Start of Block
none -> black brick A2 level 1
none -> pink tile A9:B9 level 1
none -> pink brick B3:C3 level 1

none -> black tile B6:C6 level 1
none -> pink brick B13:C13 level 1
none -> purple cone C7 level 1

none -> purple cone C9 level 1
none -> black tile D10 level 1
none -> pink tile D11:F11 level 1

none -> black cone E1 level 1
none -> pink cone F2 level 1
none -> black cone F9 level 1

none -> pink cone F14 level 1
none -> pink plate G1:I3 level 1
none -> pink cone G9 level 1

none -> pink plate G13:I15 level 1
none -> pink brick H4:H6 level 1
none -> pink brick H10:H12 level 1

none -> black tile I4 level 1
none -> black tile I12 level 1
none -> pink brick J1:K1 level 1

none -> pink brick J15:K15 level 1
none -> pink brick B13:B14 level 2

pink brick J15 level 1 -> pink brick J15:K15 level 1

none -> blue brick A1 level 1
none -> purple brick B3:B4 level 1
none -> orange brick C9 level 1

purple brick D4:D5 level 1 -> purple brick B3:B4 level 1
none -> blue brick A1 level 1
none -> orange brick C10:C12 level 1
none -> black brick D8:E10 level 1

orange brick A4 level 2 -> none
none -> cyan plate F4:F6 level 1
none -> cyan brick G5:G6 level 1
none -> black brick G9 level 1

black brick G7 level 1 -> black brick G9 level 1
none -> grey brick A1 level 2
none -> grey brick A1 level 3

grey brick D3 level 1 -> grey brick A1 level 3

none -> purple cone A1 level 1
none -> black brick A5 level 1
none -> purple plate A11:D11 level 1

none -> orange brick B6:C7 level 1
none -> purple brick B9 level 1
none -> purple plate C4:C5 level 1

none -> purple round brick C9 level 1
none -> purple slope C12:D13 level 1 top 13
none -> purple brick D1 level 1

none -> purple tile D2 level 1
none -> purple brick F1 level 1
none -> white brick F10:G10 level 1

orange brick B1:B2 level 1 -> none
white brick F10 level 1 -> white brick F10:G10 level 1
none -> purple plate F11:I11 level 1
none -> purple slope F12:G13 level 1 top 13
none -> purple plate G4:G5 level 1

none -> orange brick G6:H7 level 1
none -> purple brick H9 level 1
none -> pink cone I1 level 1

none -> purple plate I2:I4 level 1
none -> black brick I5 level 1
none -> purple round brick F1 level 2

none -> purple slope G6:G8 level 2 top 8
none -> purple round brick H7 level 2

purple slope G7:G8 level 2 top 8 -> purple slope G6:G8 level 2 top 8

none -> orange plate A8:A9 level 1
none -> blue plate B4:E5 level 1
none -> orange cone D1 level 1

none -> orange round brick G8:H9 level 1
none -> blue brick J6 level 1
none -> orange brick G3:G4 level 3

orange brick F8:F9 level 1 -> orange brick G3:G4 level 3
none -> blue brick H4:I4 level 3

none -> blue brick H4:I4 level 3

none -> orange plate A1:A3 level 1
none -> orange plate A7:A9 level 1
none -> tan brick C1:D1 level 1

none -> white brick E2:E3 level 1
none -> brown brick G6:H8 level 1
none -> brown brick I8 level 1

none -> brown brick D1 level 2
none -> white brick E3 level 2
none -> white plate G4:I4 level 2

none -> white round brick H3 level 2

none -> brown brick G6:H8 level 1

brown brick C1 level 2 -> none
End of Block
Task details: Output the listing exactly.

Output for this task:
none -> black brick A2 level 1
none -> pink tile A9:B9 level 1
none -> pink brick B3:C3 level 1

none -> black tile B6:C6 level 1
none -> pink brick B13:C13 level 1
none -> purple cone C7 level 1

none -> purple cone C9 level 1
none -> black tile D10 level 1
none -> pink tile D11:F11 level 1

none -> black cone E1 level 1
none -> pink cone F2 level 1
none -> black cone F9 level 1

none -> pink cone F14 level 1
none -> pink plate G1:I3 level 1
none -> pink cone G9 level 1

none -> pink plate G13:I15 level 1
none -> pink brick H4:H6 level 1
none -> pink brick H10:H12 level 1

none -> black tile I4 level 1
none -> black tile I12 level 1
none -> pink brick J1:K1 level 1

none -> pink brick J15:K15 level 1
none -> pink brick B13:B14 level 2

pink brick J15 level 1 -> pink brick J15:K15 level 1

none -> blue brick A1 level 1
none -> purple brick B3:B4 level 1
none -> orange brick C9 level 1

purple brick D4:D5 level 1 -> purple brick B3:B4 level 1
none -> blue brick A1 level 1
none -> orange brick C10:C12 level 1
none -> black brick D8:E10 level 1

orange brick A4 level 2 -> none
none -> cyan plate F4:F6 level 1
none -> cyan brick G5:G6 level 1
none -> black brick G9 level 1

black brick G7 level 1 -> black brick G9 level 1
none -> grey brick A1 level 2
none -> grey brick A1 level 3

grey brick D3 level 1 -> grey brick A1 level 3

none -> purple cone A1 level 1
none -> black brick A5 level 1
none -> purple plate A11:D11 level 1

none -> orange brick B6:C7 level 1
none -> purple brick B9 level 1
none -> purple plate C4:C5 level 1

none -> purple round brick C9 level 1
none -> purple slope C12:D13 level 1 top 13
none -> purple brick D1 level 1

none -> purple tile D2 level 1
none -> purple brick F1 level 1
none -> white brick F10:G10 level 1

orange brick B1:B2 level 1 -> none
white brick F10 level 1 -> white brick F10:G10 level 1
none -> purple plate F11:I11 level 1
none -> purple slope F12:G13 level 1 top 13
none -> purple plate G4:G5 level 1

none -> orange brick G6:H7 level 1
none -> purple brick H9 level 1
none -> pink cone I1 level 1

none -> purple plate I2:I4 level 1
none -> black brick I5 level 1
none -> purple round brick F1 level 2

none -> purple slope G6:G8 level 2 top 8
none -> purple round brick H7 level 2

purple slope G7:G8 level 2 top 8 -> purple slope G6:G8 level 2 top 8

none -> orange plate A8:A9 level 1
none -> blue plate B4:E5 level 1
none -> orange cone D1 level 1

none -> orange round brick G8:H9 level 1
none -> blue brick J6 level 1
none -> orange brick G3:G4 level 3

orange brick F8:F9 level 1 -> orange brick G3:G4 level 3
none -> blue brick H4:I4 level 3

none -> blue brick H4:I4 level 3

none -> orange plate A1:A3 level 1
none -> orange plate A7:A9 level 1
none -> tan brick C1:D1 level 1

none -> white brick E2:E3 level 1
none -> brown brick G6:H8 level 1
none -> brown brick I8 level 1

none -> brown brick D1 level 2
none -> white brick E3 level 2
none -> white plate G4:I4 level 2

none -> white round brick H3 level 2

none -> brown brick G6:H8 level 1

brown brick C1 level 2 -> none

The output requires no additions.